TASK
What lines below contain the string "pointed"? List them all.

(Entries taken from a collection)
═══

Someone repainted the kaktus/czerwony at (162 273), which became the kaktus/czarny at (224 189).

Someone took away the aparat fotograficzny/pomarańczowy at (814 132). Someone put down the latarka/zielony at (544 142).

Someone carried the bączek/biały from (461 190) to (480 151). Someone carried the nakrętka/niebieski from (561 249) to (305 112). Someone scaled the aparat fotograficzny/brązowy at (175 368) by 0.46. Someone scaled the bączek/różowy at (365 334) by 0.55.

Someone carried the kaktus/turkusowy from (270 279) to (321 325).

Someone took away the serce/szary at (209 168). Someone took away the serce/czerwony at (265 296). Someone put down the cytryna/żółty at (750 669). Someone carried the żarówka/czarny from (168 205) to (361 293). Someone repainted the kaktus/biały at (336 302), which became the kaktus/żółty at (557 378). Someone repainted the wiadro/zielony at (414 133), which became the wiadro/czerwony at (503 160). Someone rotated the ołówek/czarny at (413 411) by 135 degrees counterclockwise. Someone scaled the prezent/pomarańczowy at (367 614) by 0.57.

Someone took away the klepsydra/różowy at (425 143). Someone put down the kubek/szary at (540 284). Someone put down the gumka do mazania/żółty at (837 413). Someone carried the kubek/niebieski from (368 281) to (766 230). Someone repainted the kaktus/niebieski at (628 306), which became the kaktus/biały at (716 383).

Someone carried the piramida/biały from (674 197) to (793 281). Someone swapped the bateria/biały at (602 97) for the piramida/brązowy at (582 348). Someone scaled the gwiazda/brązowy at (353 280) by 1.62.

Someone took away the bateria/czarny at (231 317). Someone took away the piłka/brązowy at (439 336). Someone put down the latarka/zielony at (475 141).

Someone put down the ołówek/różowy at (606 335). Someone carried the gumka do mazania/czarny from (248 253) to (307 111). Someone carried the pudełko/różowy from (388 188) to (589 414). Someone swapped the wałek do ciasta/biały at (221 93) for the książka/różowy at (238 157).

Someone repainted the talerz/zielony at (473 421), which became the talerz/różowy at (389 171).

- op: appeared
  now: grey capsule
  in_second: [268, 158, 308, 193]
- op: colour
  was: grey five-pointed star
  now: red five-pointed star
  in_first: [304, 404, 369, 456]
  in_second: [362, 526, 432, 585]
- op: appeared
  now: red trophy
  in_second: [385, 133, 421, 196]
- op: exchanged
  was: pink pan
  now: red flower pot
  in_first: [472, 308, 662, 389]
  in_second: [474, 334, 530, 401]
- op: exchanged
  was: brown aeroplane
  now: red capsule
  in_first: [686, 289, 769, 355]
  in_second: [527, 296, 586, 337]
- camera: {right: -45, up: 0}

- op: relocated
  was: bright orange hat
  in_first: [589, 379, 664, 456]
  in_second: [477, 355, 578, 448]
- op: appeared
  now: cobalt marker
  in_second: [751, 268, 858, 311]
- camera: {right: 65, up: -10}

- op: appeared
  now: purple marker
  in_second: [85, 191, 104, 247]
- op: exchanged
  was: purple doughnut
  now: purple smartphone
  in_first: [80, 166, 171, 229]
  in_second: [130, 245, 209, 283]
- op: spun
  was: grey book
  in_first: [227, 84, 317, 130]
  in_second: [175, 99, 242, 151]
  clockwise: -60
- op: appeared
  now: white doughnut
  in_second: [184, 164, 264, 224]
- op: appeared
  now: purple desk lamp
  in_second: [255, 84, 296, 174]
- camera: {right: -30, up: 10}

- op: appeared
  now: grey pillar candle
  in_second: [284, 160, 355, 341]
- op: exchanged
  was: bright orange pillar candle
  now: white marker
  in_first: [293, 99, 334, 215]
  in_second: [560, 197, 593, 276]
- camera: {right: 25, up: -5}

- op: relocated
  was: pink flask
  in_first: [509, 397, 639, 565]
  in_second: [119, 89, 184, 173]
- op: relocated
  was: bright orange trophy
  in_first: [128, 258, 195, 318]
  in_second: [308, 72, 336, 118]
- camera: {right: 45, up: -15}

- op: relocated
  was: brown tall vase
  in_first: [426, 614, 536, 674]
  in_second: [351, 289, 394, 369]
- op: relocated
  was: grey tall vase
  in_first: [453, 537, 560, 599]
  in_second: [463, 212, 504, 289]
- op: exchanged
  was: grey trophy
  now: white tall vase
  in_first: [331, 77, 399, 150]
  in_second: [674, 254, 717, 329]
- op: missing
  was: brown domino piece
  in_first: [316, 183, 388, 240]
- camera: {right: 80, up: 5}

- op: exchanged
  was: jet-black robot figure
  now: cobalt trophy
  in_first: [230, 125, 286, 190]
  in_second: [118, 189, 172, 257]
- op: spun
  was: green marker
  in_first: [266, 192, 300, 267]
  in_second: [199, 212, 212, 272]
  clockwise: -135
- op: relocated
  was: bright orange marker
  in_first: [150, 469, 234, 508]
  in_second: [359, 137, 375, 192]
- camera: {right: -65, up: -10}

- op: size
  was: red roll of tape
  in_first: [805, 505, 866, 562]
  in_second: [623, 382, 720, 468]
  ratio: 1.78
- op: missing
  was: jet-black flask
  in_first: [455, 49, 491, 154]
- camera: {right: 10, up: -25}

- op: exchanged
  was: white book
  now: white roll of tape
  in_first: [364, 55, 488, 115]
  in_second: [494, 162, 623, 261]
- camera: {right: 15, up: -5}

═══

THE COMPLETED TASK
  was: grey five-pointed star
  now: red five-pointed star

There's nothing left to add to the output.